Dataset items:

▶

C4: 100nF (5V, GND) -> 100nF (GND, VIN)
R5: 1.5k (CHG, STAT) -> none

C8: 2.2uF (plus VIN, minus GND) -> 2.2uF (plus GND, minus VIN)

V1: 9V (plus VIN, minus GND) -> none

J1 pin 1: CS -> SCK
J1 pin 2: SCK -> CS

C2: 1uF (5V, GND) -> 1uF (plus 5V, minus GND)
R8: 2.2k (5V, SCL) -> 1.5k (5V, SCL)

◀
▶

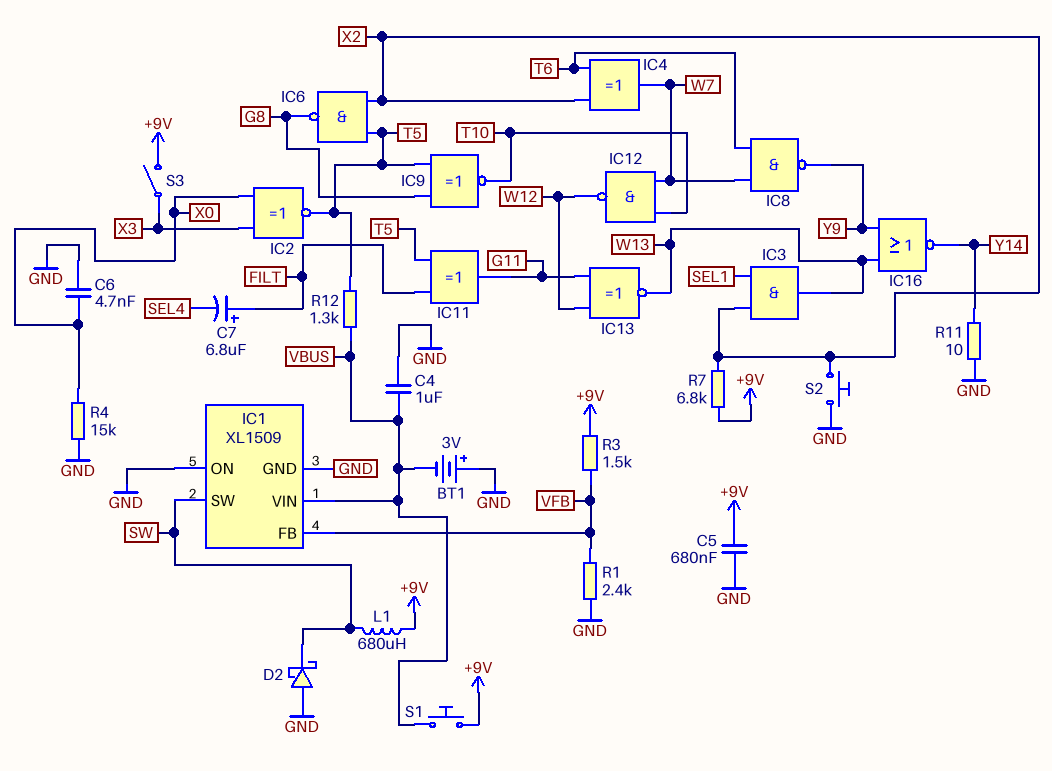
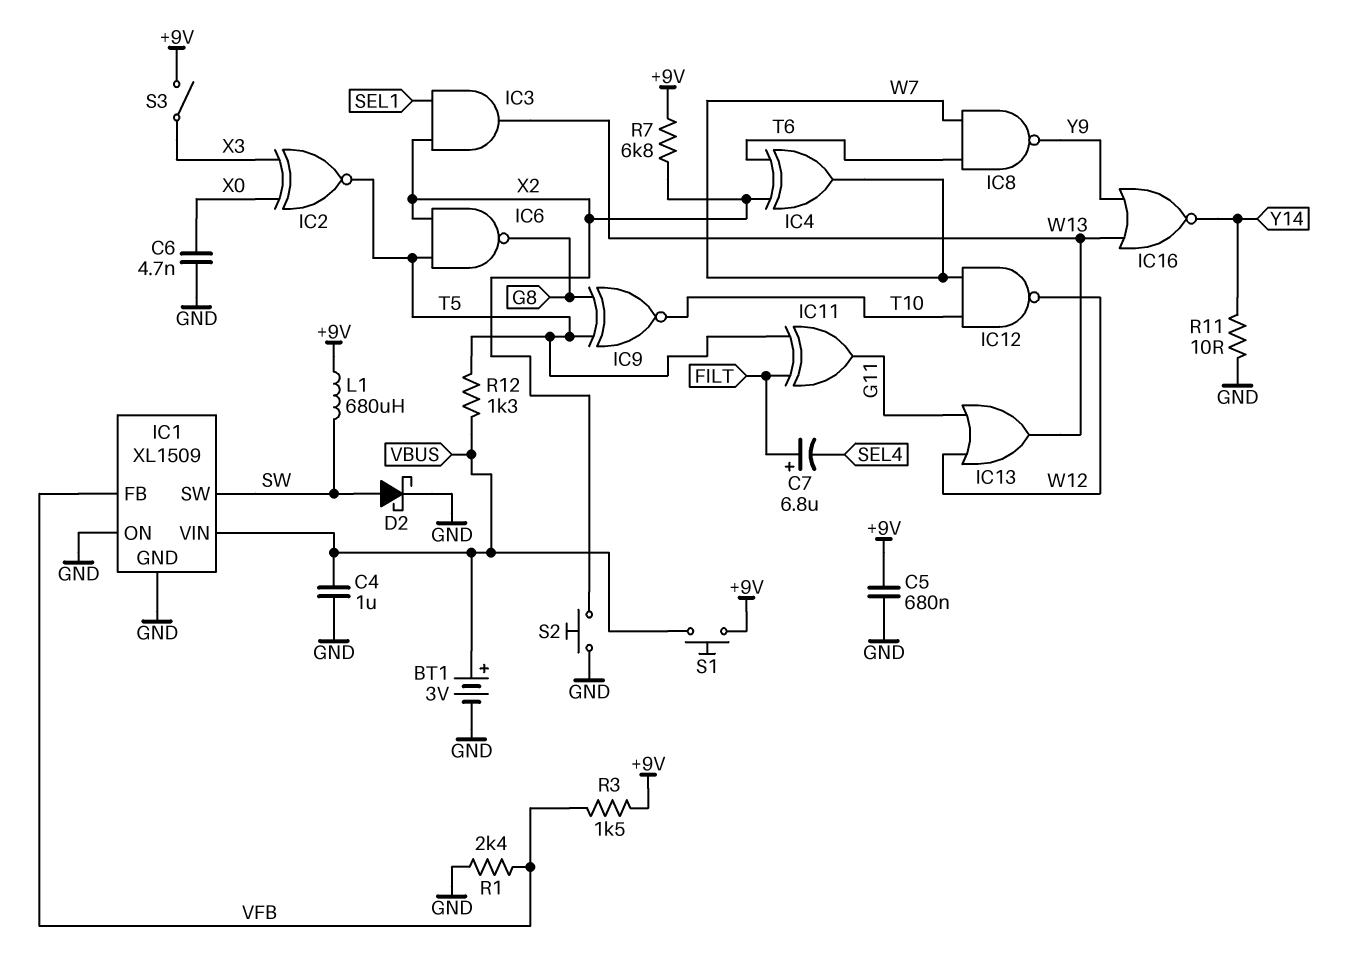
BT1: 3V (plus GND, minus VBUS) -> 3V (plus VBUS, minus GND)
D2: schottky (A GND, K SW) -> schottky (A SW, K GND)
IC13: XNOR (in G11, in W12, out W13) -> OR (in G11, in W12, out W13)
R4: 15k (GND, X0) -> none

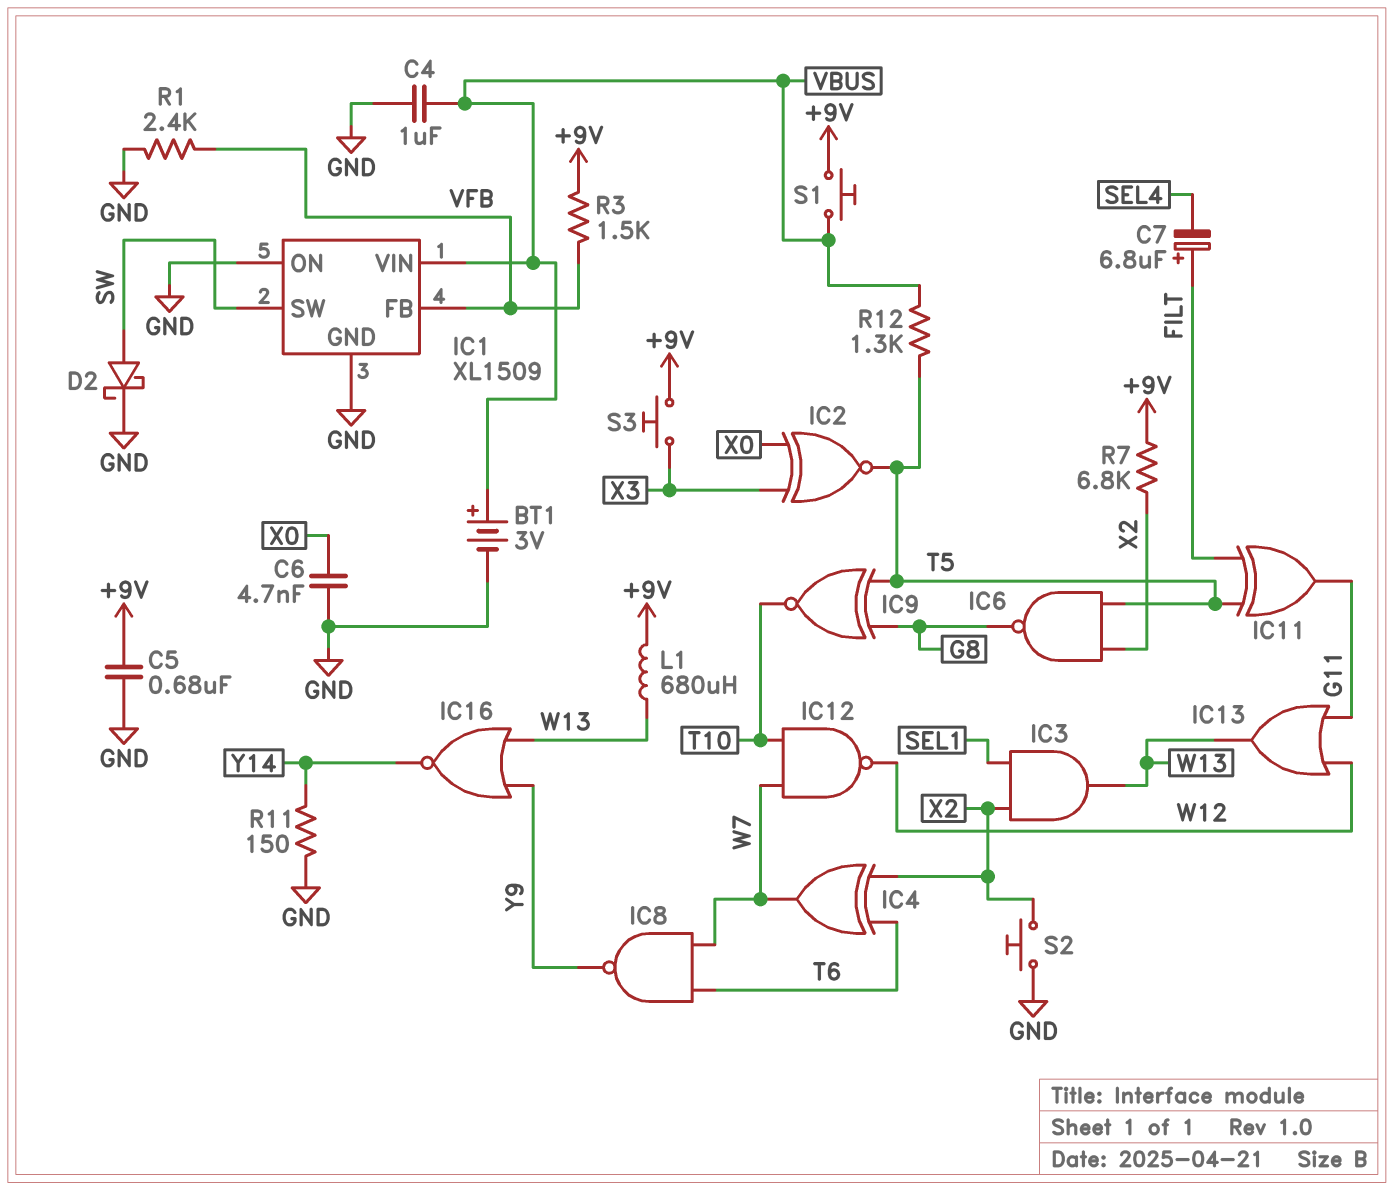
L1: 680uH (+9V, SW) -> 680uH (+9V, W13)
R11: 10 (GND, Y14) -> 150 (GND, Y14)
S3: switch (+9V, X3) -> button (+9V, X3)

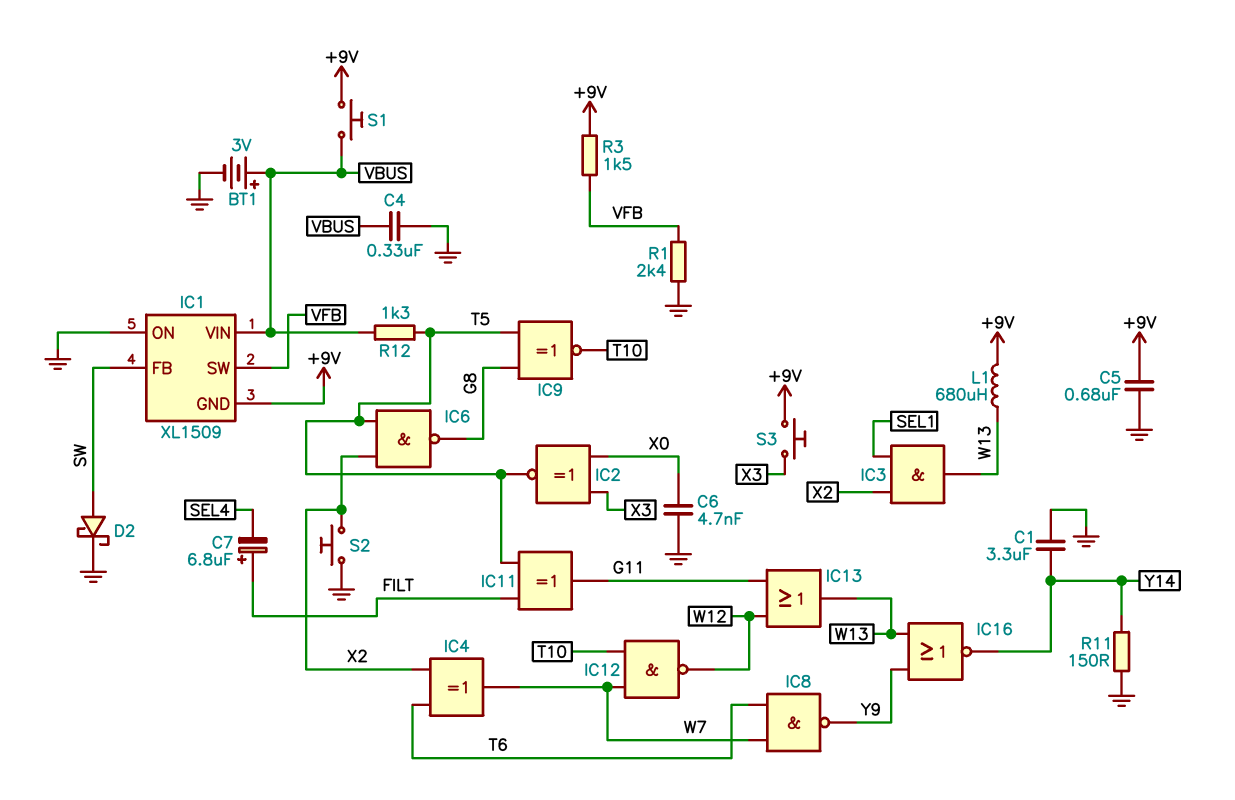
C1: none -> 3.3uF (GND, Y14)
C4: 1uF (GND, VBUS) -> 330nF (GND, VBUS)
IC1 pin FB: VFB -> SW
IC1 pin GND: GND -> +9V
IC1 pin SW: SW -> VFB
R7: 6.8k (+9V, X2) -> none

◀

● WHAT THIS TASK INVOLVES
In how many lines of the records does the word "plus" occur? Reply with the number only.

● FINISHED TASK
4